**Object transformation records:**
----

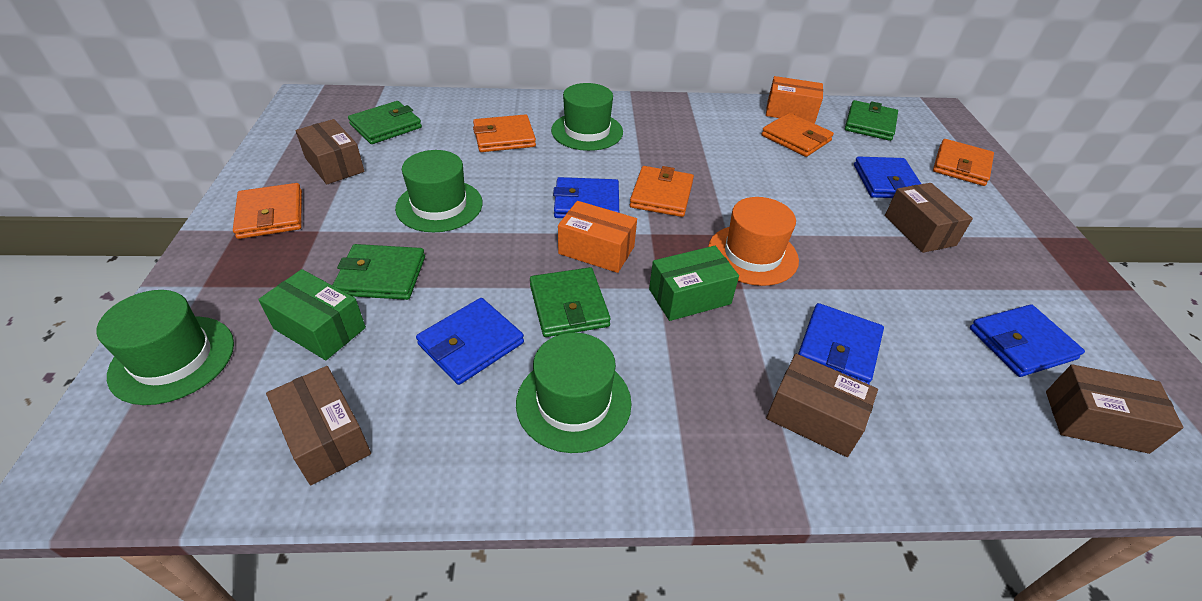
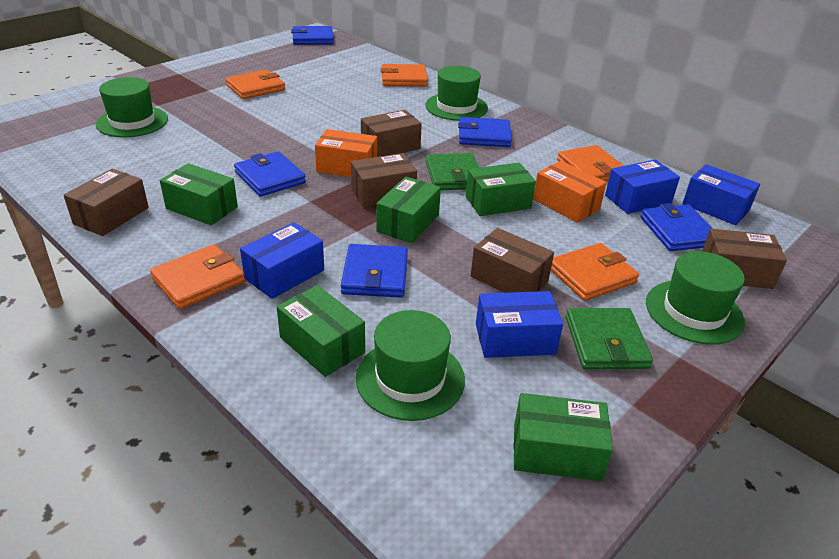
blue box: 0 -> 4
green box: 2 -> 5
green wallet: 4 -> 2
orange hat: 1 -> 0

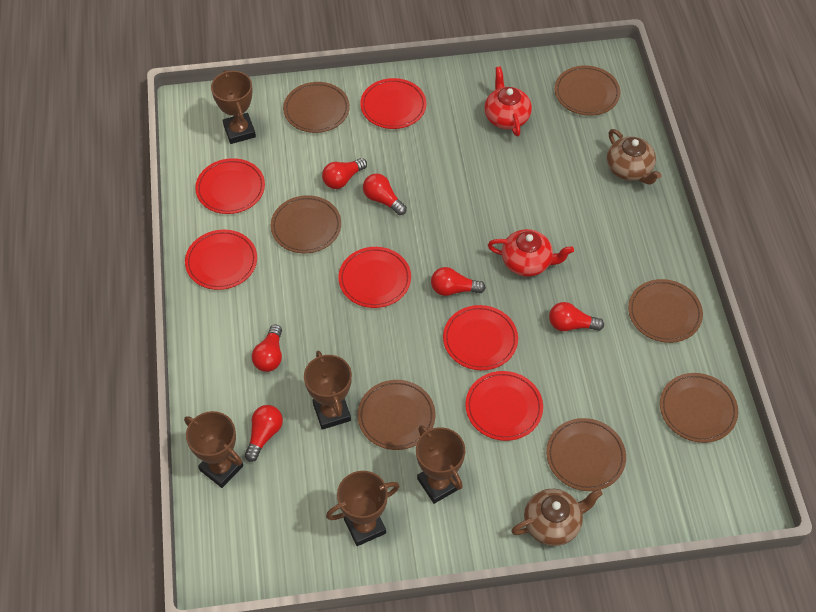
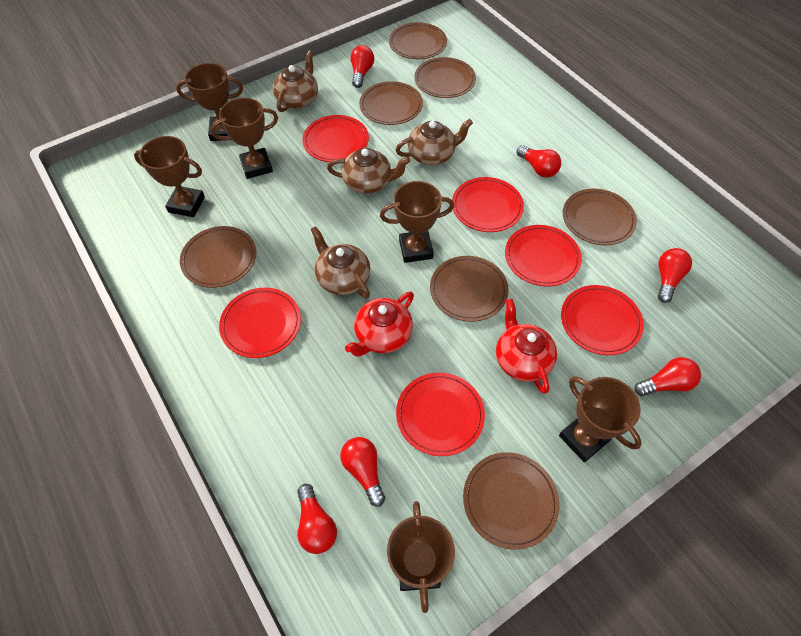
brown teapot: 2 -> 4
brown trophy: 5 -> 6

----

Reproduce the records, all of them, word for word; omit the pictures.

**TASK ANSWER:**
blue box: 0 -> 4
green box: 2 -> 5
green wallet: 4 -> 2
orange hat: 1 -> 0

brown teapot: 2 -> 4
brown trophy: 5 -> 6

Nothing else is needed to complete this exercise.